(PROBLEM TO SOLVE) Using the listing, copy each whole line that features "turned".

--- START ---

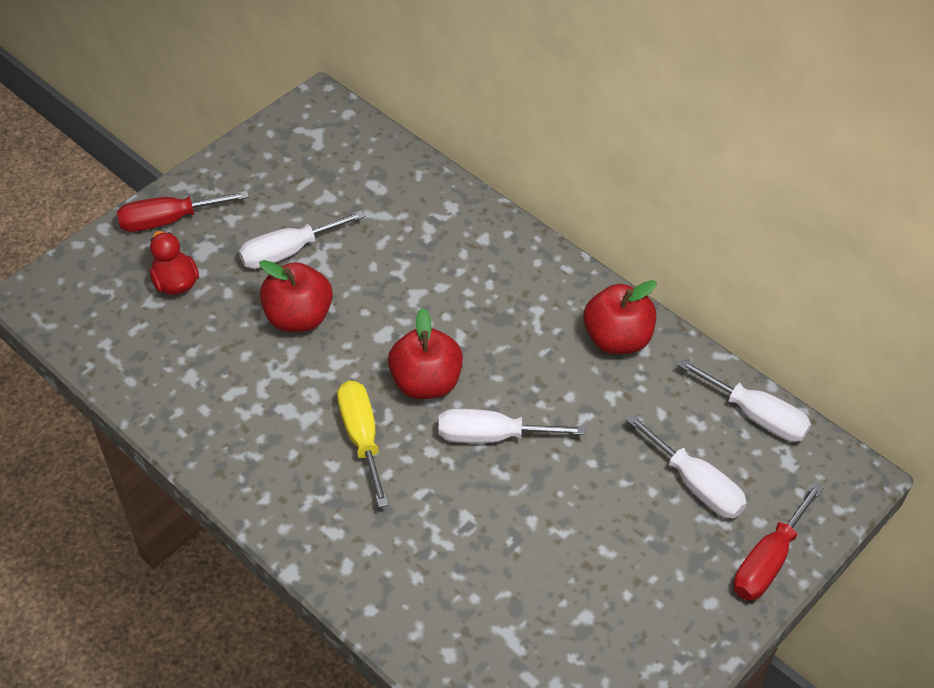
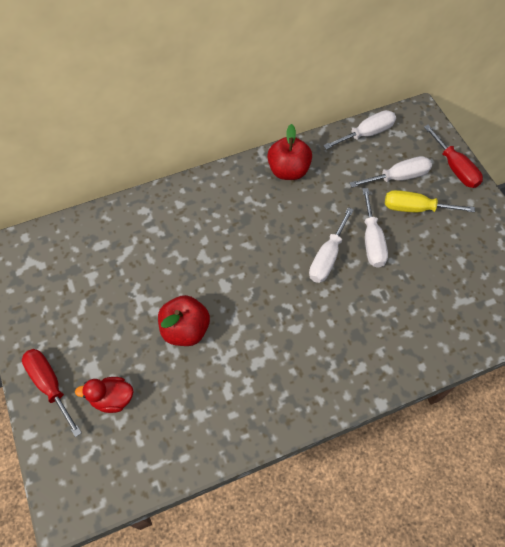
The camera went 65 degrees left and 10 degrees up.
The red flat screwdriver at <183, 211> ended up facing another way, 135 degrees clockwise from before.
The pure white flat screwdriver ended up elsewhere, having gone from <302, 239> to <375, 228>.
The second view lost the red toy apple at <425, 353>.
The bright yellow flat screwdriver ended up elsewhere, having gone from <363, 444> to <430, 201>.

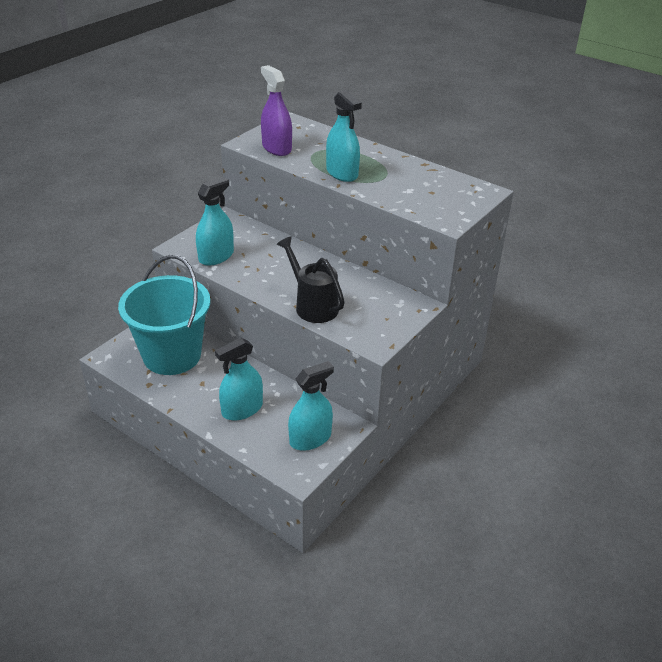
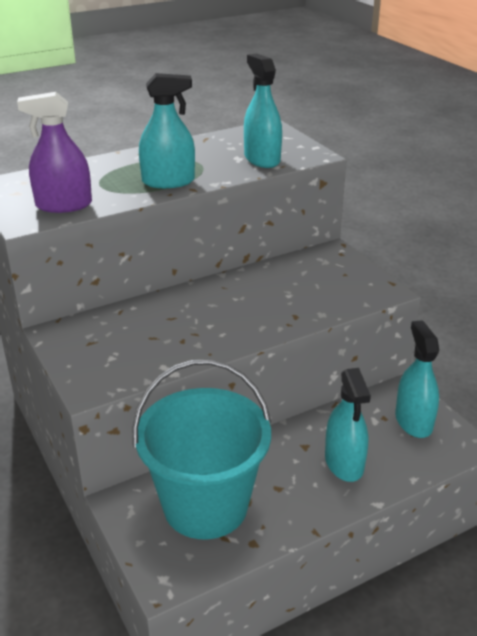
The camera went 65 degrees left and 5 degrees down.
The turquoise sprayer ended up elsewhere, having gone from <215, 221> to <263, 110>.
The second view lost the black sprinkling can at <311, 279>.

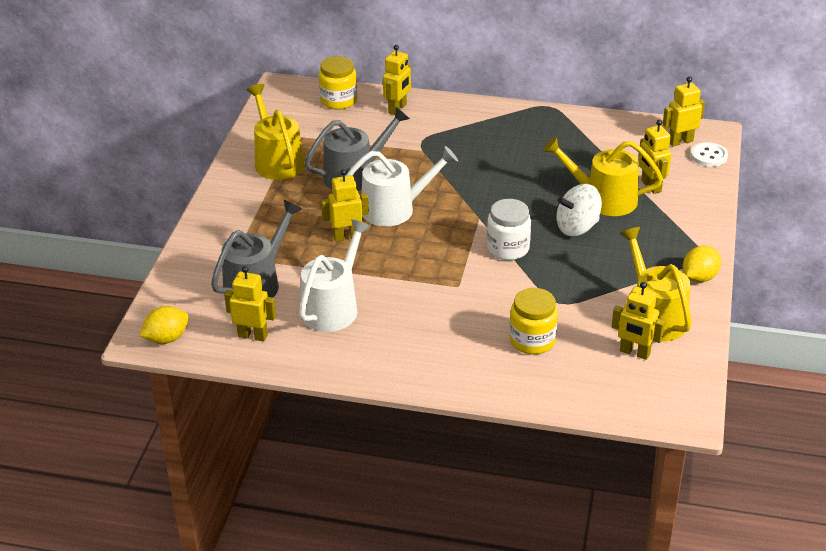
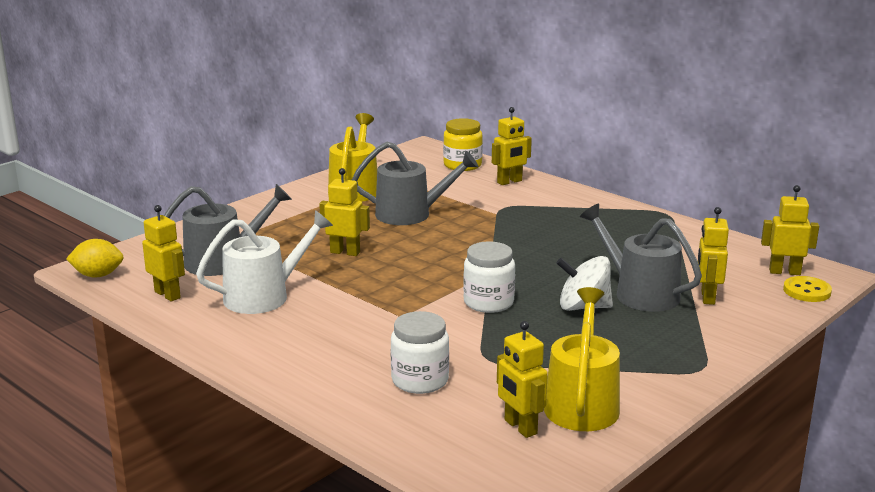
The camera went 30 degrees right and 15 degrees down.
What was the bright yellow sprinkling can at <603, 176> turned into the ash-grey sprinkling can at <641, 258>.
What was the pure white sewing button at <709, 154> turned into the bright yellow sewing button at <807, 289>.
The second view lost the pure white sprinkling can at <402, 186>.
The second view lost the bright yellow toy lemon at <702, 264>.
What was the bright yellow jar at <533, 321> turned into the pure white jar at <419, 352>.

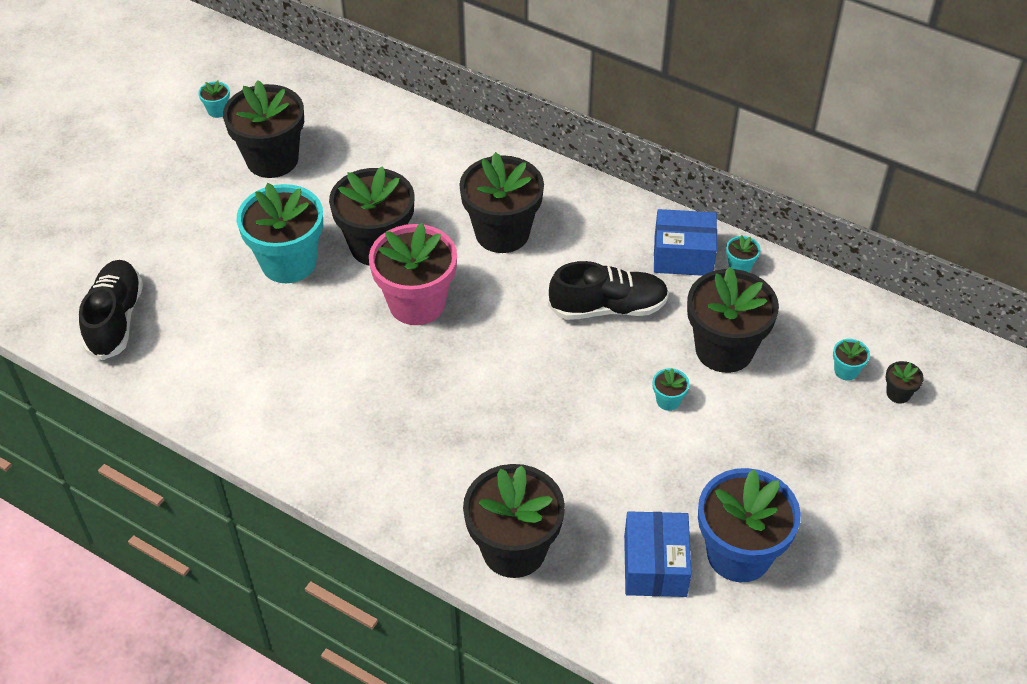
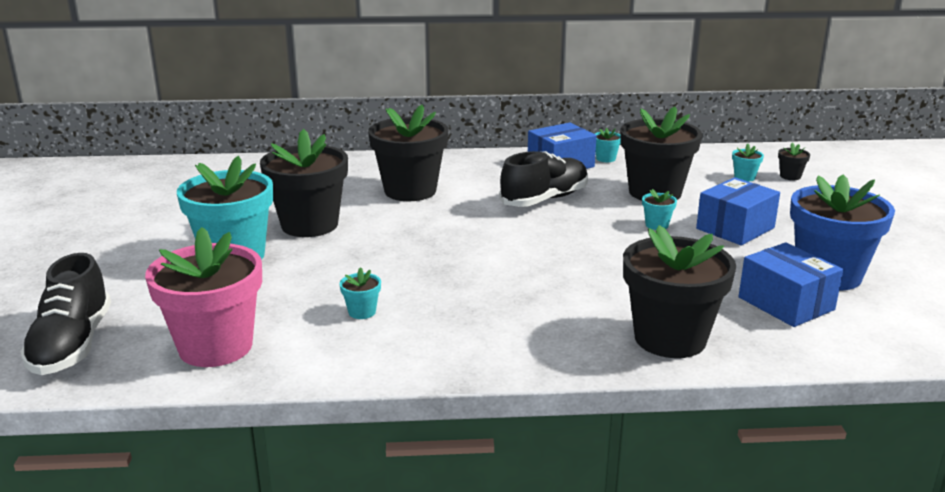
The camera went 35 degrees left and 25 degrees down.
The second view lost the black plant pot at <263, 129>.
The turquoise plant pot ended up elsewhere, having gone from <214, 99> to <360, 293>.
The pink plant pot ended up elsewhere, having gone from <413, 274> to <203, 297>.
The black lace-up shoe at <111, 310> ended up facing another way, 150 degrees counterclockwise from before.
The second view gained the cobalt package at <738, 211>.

--- END ---

(ANSWER AREA)
What was the bright yellow sprinkling can at <603, 176> turned into the ash-grey sprinkling can at <641, 258>.
What was the pure white sewing button at <709, 154> turned into the bright yellow sewing button at <807, 289>.
What was the bright yellow jar at <533, 321> turned into the pure white jar at <419, 352>.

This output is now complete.